=== TASK INSTRUCTIONS ===
Your transcription must include every record word for word and no pictures.

=== RECORDED DATA ===

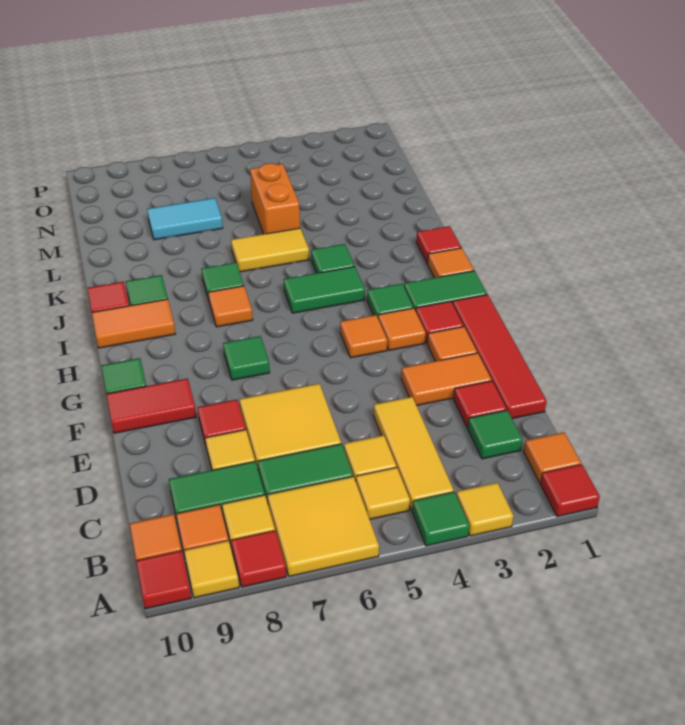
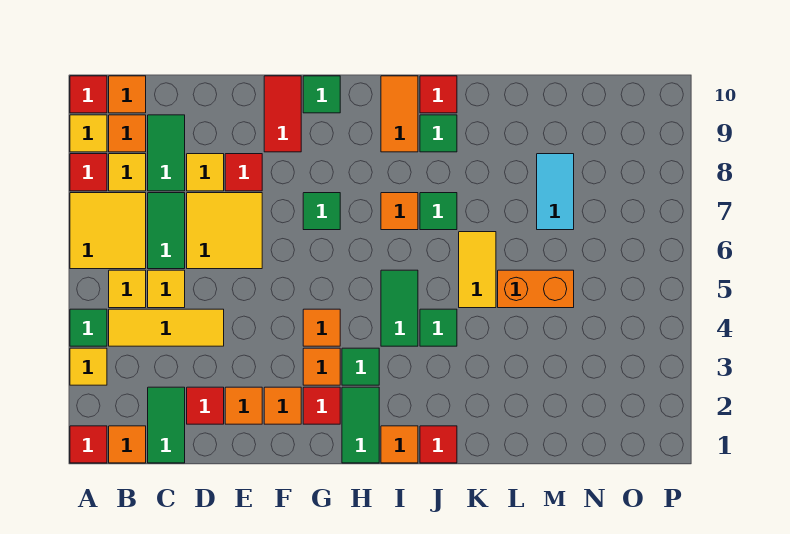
green tile C2 level 1 -> green tile C1:C2 level 1
red tile D1:G1 level 1 -> none
orange tile E2:E3 level 1 -> orange tile E2 level 1

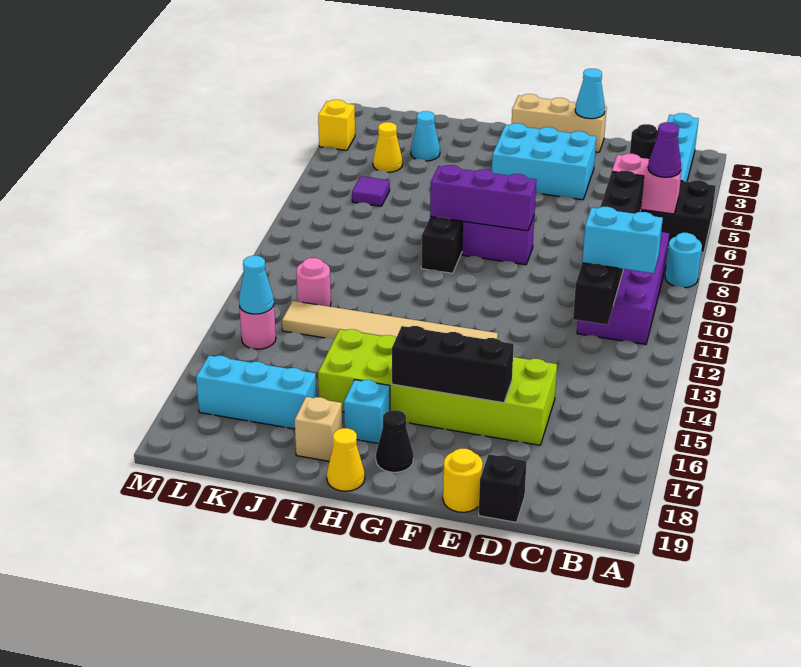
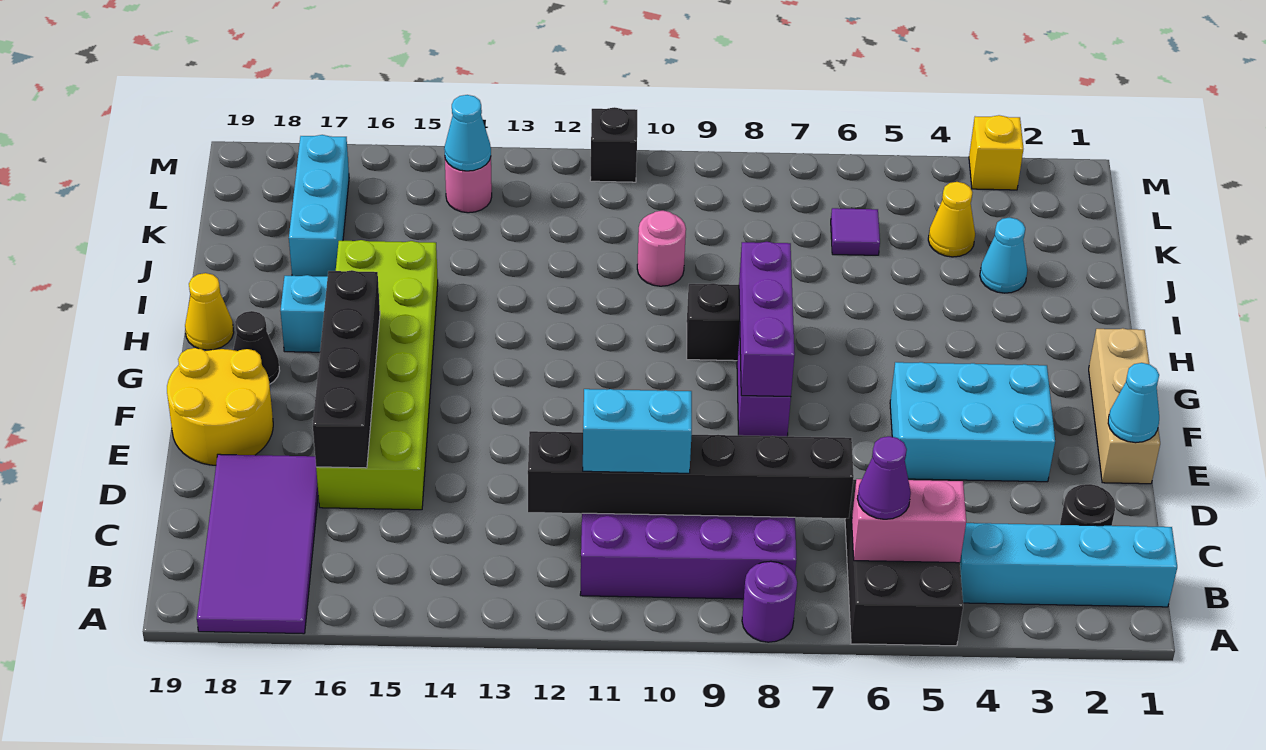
cyan round brick A8 level 1 -> purple round brick A8 level 1
none -> purple tile A17:D18 level 1
pink brick B6:C6 level 2 -> pink brick B5:B6 level 2
cyan brick B11:C11 level 3 -> cyan brick C10:C11 level 3
black brick D19 level 1 -> black brick M11 level 1
cyan brick E3:G4 level 1 -> cyan brick E3:F5 level 1
black brick E16:G16 level 2 -> black brick D16:G16 level 2
yellow round brick E19 level 1 -> yellow round brick E18:F19 level 1
tan tile F13:K13 level 1 -> none
tan brick I18 level 1 -> none
pink round brick K12 level 1 -> pink round brick J10 level 1

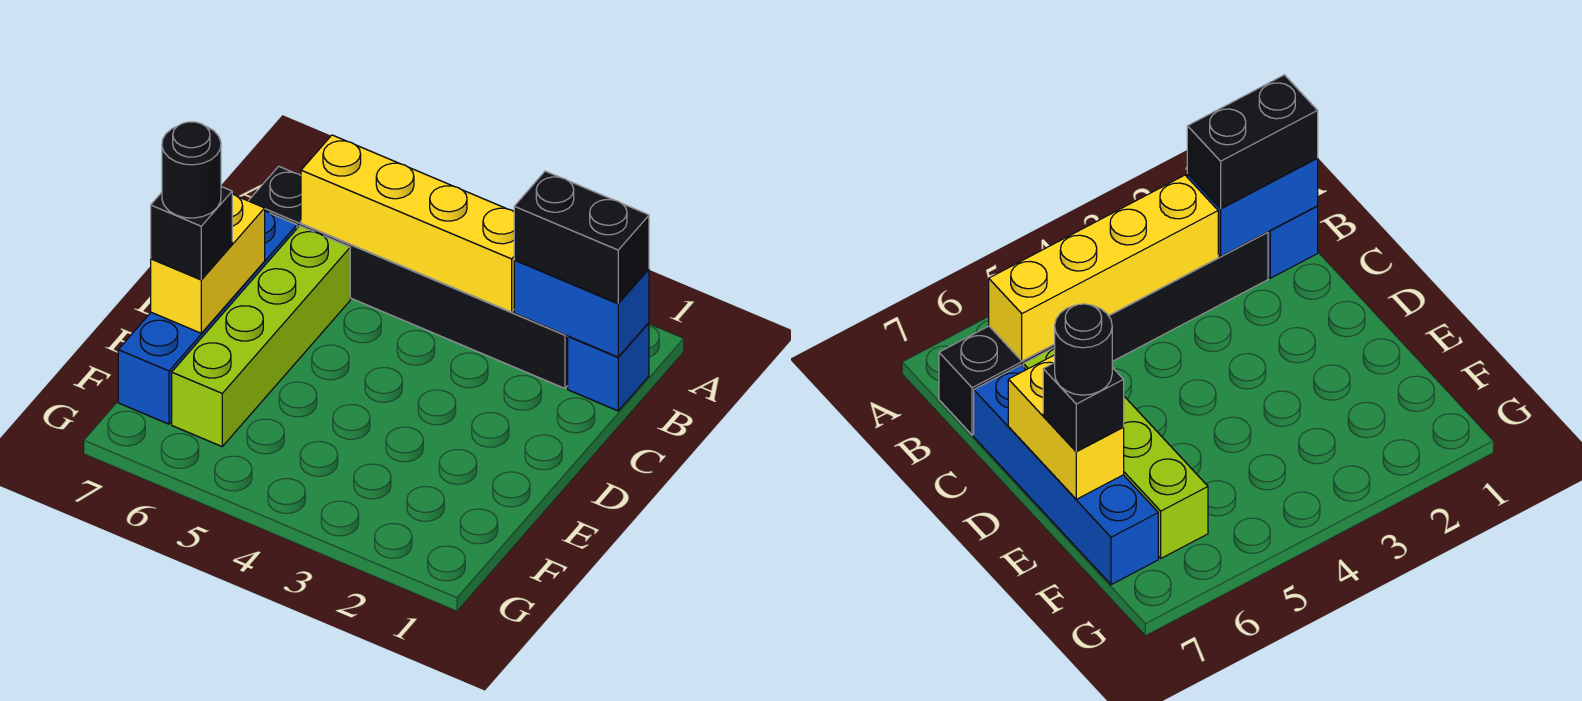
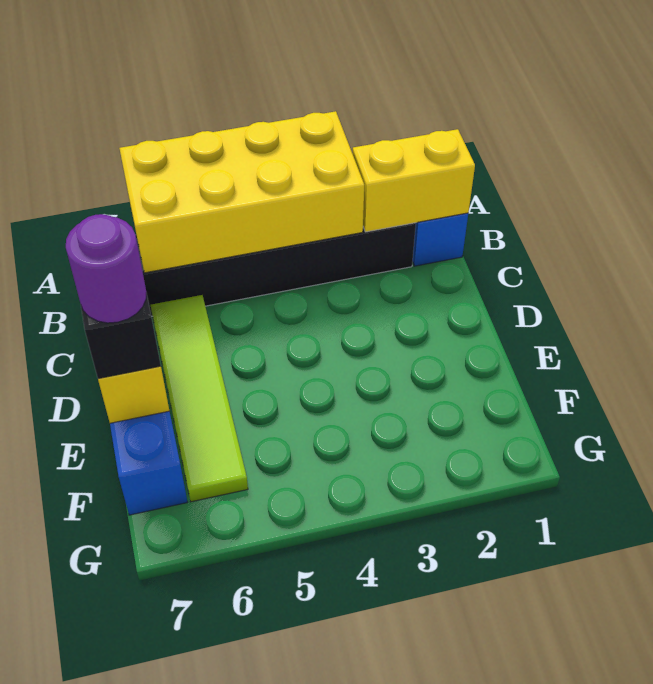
blue brick B1:B2 level 2 -> yellow brick B1:B2 level 2
black brick B1:B2 level 3 -> none
yellow brick B3:B6 level 2 -> yellow brick A3:B6 level 2
lime brick C6:F6 level 1 -> lime tile C6:F6 level 1
black round brick E7 level 4 -> purple round brick E7 level 4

=== RESULT ===
green tile C2 level 1 -> green tile C1:C2 level 1
red tile D1:G1 level 1 -> none
orange tile E2:E3 level 1 -> orange tile E2 level 1

cyan round brick A8 level 1 -> purple round brick A8 level 1
none -> purple tile A17:D18 level 1
pink brick B6:C6 level 2 -> pink brick B5:B6 level 2
cyan brick B11:C11 level 3 -> cyan brick C10:C11 level 3
black brick D19 level 1 -> black brick M11 level 1
cyan brick E3:G4 level 1 -> cyan brick E3:F5 level 1
black brick E16:G16 level 2 -> black brick D16:G16 level 2
yellow round brick E19 level 1 -> yellow round brick E18:F19 level 1
tan tile F13:K13 level 1 -> none
tan brick I18 level 1 -> none
pink round brick K12 level 1 -> pink round brick J10 level 1

blue brick B1:B2 level 2 -> yellow brick B1:B2 level 2
black brick B1:B2 level 3 -> none
yellow brick B3:B6 level 2 -> yellow brick A3:B6 level 2
lime brick C6:F6 level 1 -> lime tile C6:F6 level 1
black round brick E7 level 4 -> purple round brick E7 level 4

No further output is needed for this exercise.